**ASSIGNMENT**
Retype the following records exactly and exclude the pictures.

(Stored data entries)
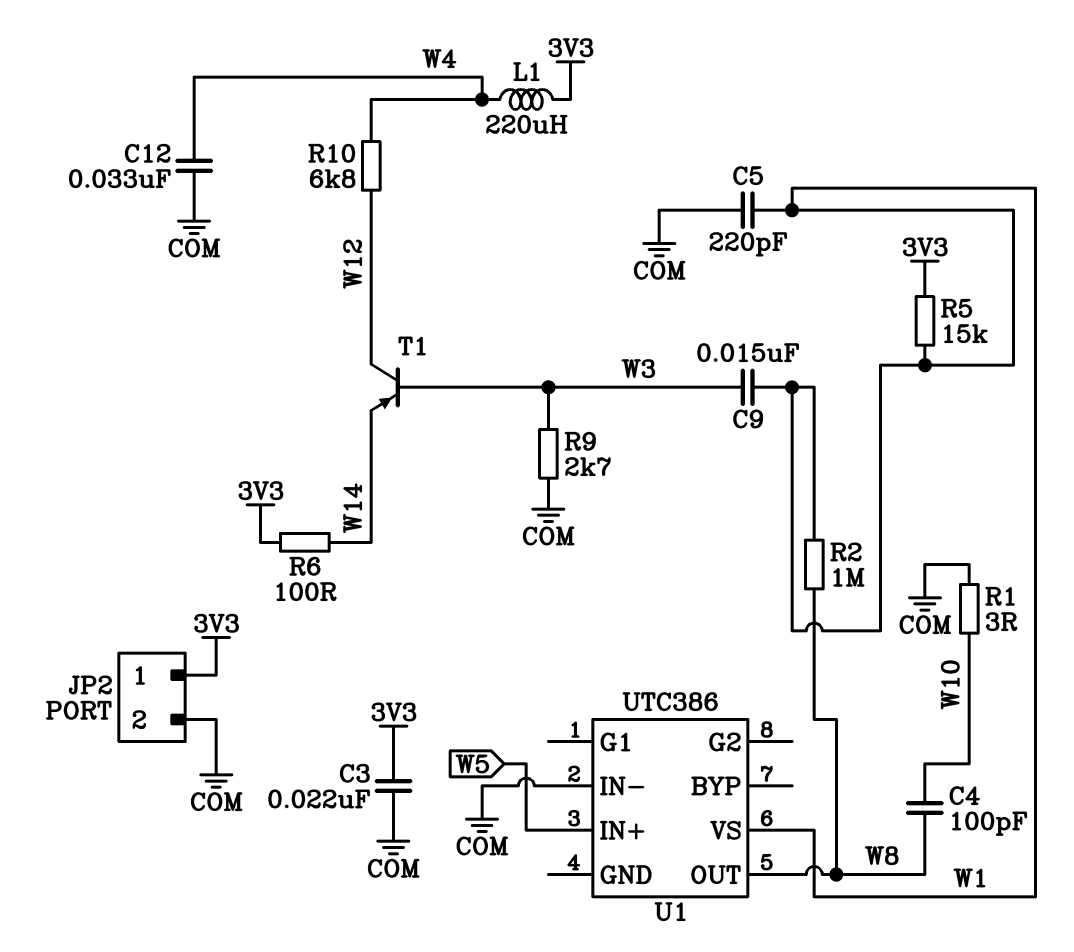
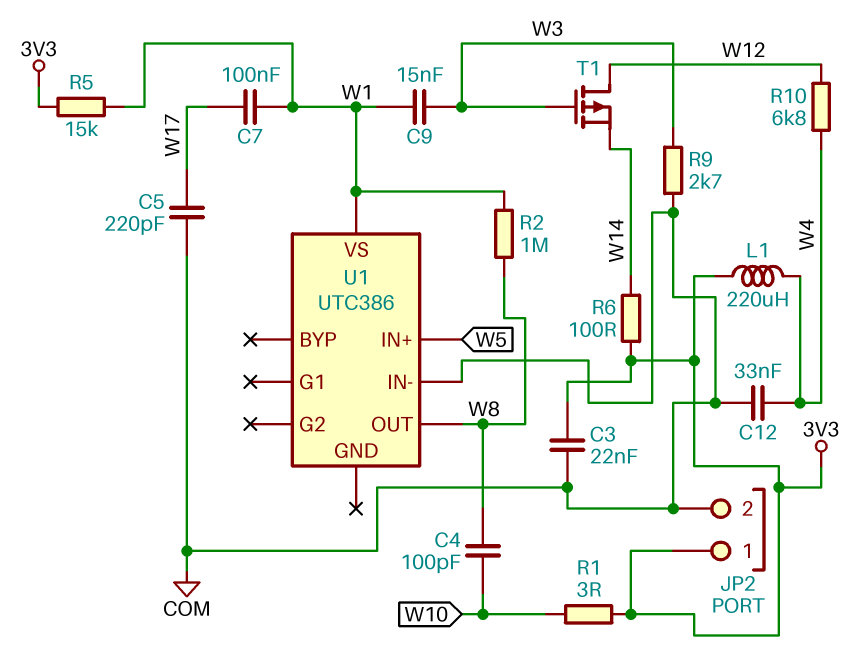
C5: 220pF (COM, W1) -> 220pF (COM, W17)
C7: none -> 100nF (W1, W17)
R1: 3 (COM, W10) -> 3 (3V3, W10)
T1: PNP (B W3, C W12, E W14) -> PMOS (G W3, D W12, S W14)

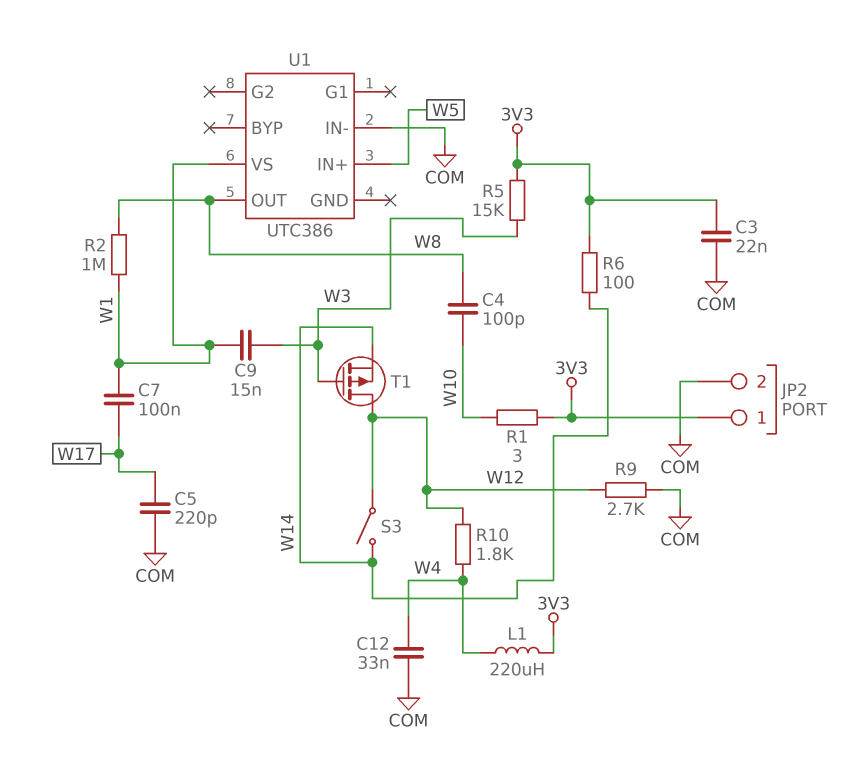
R5: 15k (3V3, W1) -> 15k (3V3, W3)
R9: 2.7k (COM, W3) -> 2.7k (COM, W12)
R10: 6.8k (W4, W12) -> 1.8k (W4, W12)
S3: none -> switch (W12, W14)

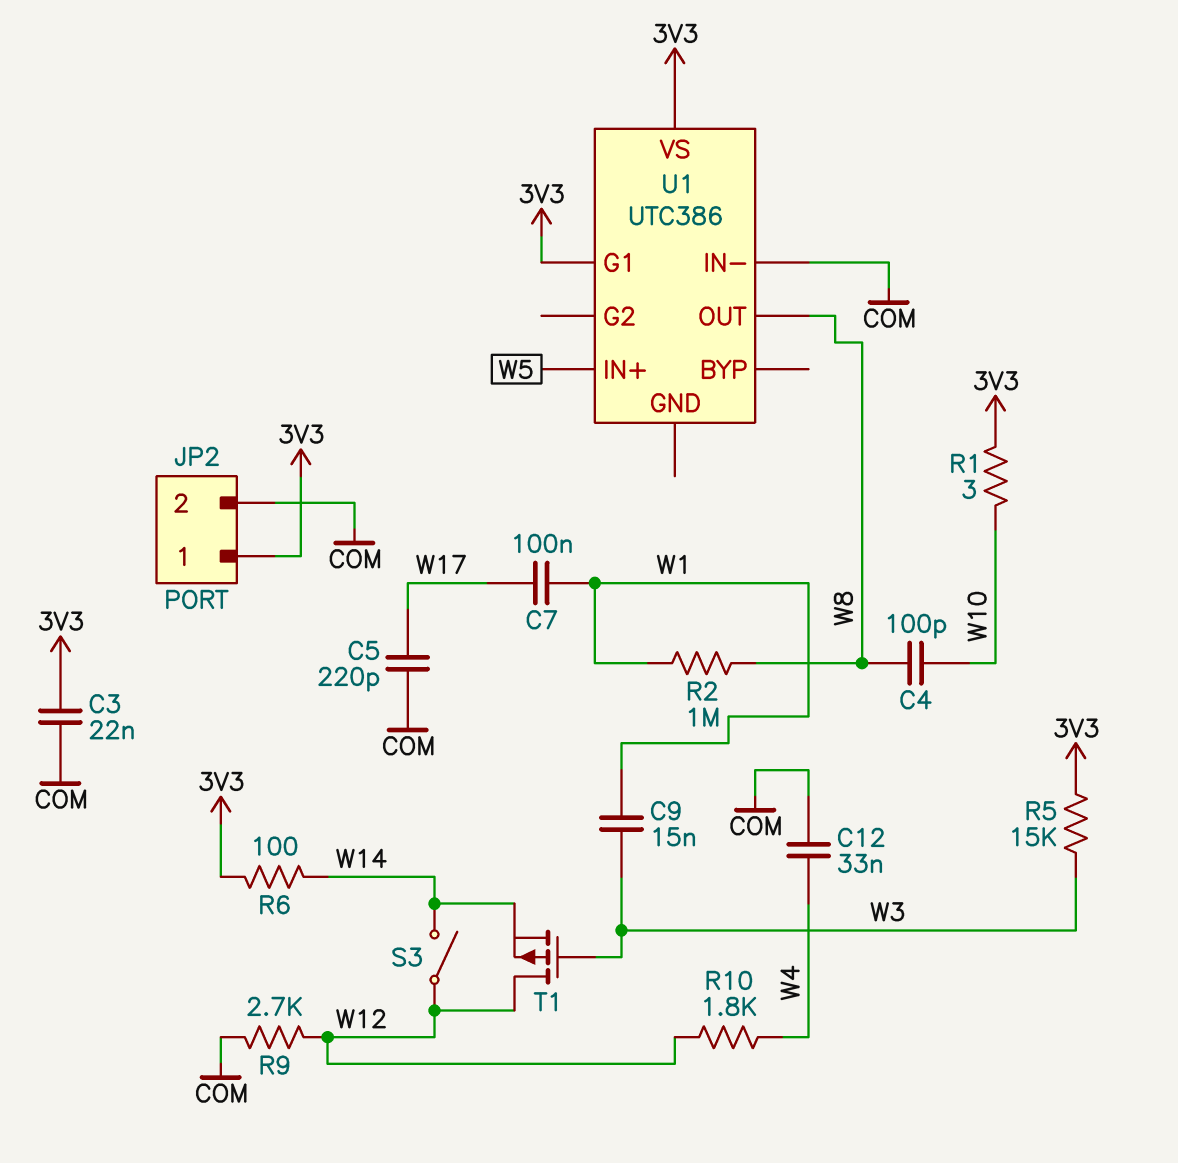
L1: 220uH (3V3, W4) -> none
U1 pin G1: none -> 3V3
U1 pin VS: W1 -> 3V3

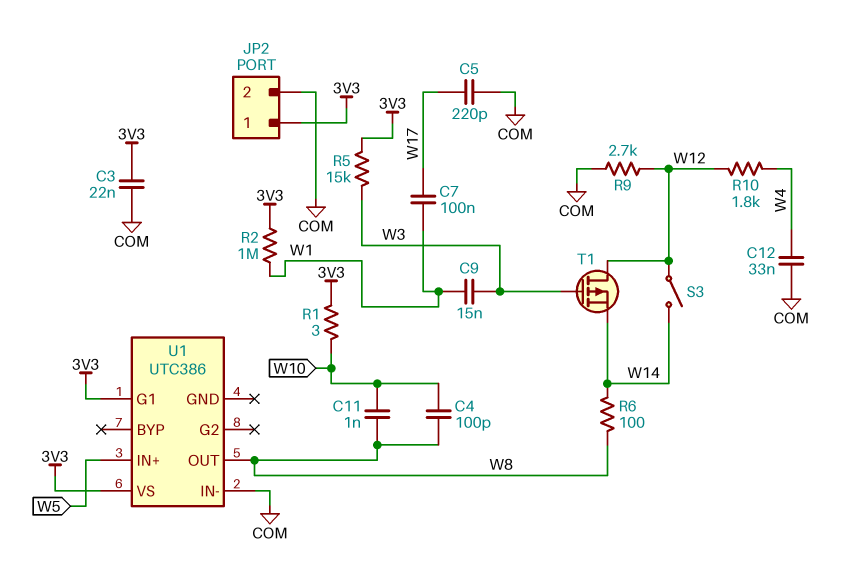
C11: none -> 1nF (W8, W10)
R2: 1M (W1, W8) -> 1M (3V3, W1)
R6: 100 (3V3, W14) -> 100 (W8, W14)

**EXERCISE OUTPUT**
C5: 220pF (COM, W1) -> 220pF (COM, W17)
C7: none -> 100nF (W1, W17)
R1: 3 (COM, W10) -> 3 (3V3, W10)
T1: PNP (B W3, C W12, E W14) -> PMOS (G W3, D W12, S W14)

R5: 15k (3V3, W1) -> 15k (3V3, W3)
R9: 2.7k (COM, W3) -> 2.7k (COM, W12)
R10: 6.8k (W4, W12) -> 1.8k (W4, W12)
S3: none -> switch (W12, W14)

L1: 220uH (3V3, W4) -> none
U1 pin G1: none -> 3V3
U1 pin VS: W1 -> 3V3

C11: none -> 1nF (W8, W10)
R2: 1M (W1, W8) -> 1M (3V3, W1)
R6: 100 (3V3, W14) -> 100 (W8, W14)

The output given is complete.